▶ _PROBLEM DESCRIPTION_
Copy every line of the data that contains the string "none".

▶ _Stored data entries_
= = = = = = =
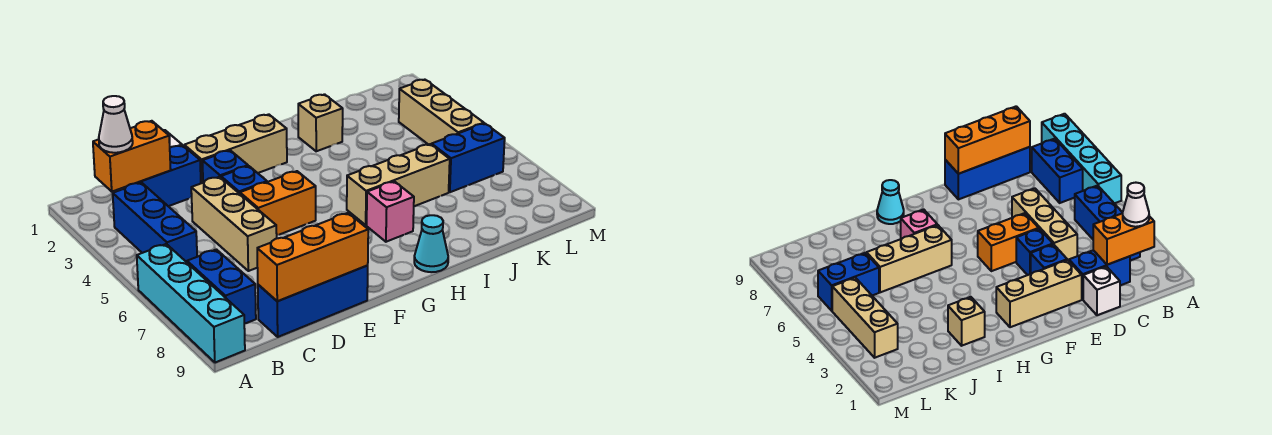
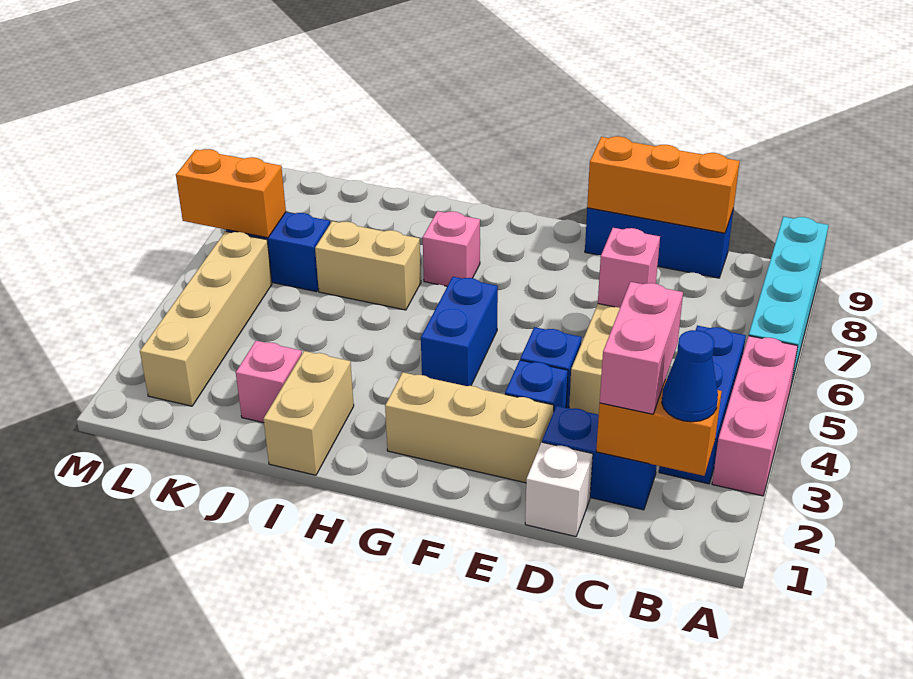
none -> pink 1x3 brick [712,336,798,496]
white 1x1 cone [99,96,133,153] -> blue 1x1 cone [662,330,718,422]
blue 1x2 brick [187,250,256,324] -> blue 1x2 brick moved to [421,277,498,386]
none -> pink 1x2 brick [600,282,683,414]
none -> pink 1x1 brick [598,228,660,308]
orange 1x2 brick [240,171,316,235] -> orange 1x2 brick moved to [176,149,286,238]
tan 1x3 brick [347,144,450,225] -> tan 1x2 brick [315,221,421,310]
cyan 1x1 cone [414,215,448,272] -> none
tan 1x1 brick [298,94,343,151] -> tan 1x2 brick [263,351,354,475]
none -> pink 1x1 brick [236,341,302,423]
tan 1x3 brick [399,80,484,145] -> tan 1x4 brick [140,231,272,406]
= = = = = = =
▶ _REPLY_
none -> pink 1x3 brick [712,336,798,496]
none -> pink 1x2 brick [600,282,683,414]
none -> pink 1x1 brick [598,228,660,308]
cyan 1x1 cone [414,215,448,272] -> none
none -> pink 1x1 brick [236,341,302,423]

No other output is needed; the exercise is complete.